Task instructions: Search the data for "degrees" and copy every matching line.

#### Material shown ####

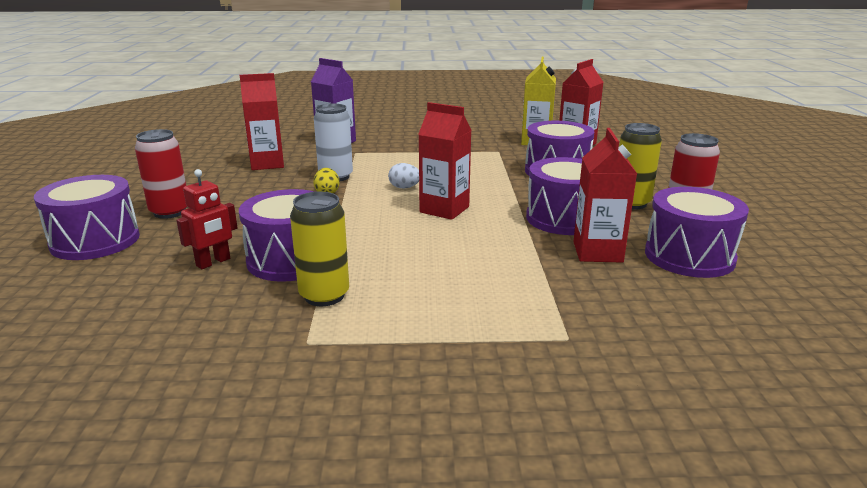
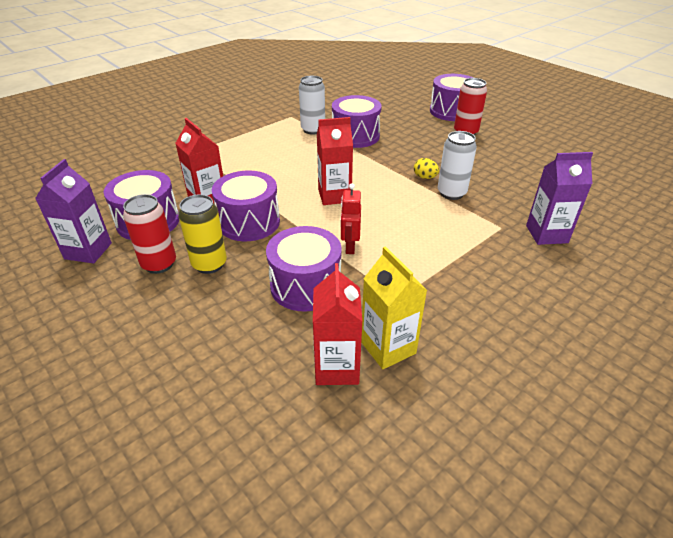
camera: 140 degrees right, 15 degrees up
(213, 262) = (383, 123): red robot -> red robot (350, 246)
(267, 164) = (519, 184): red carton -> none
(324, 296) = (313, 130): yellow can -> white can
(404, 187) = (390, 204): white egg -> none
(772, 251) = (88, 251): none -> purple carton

####
#### Material shown ####

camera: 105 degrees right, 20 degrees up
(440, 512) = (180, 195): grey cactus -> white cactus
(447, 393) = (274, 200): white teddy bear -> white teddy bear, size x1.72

####
#### Material shown ####

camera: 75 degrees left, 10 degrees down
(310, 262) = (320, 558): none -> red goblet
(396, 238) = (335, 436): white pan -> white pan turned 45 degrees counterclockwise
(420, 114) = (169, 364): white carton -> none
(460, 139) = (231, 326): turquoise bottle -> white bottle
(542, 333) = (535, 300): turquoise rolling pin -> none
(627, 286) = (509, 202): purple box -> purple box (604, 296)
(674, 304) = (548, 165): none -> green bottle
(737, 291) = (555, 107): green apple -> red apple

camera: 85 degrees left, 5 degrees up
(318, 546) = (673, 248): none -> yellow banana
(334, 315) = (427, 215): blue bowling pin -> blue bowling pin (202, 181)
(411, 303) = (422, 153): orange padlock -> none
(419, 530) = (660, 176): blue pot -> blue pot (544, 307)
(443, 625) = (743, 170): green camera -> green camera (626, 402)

####

Solution to this problem:
camera: 140 degrees right, 15 degrees up
camera: 105 degrees right, 20 degrees up
camera: 75 degrees left, 10 degrees down
(396, 238) = (335, 436): white pan -> white pan turned 45 degrees counterclockwise
camera: 85 degrees left, 5 degrees up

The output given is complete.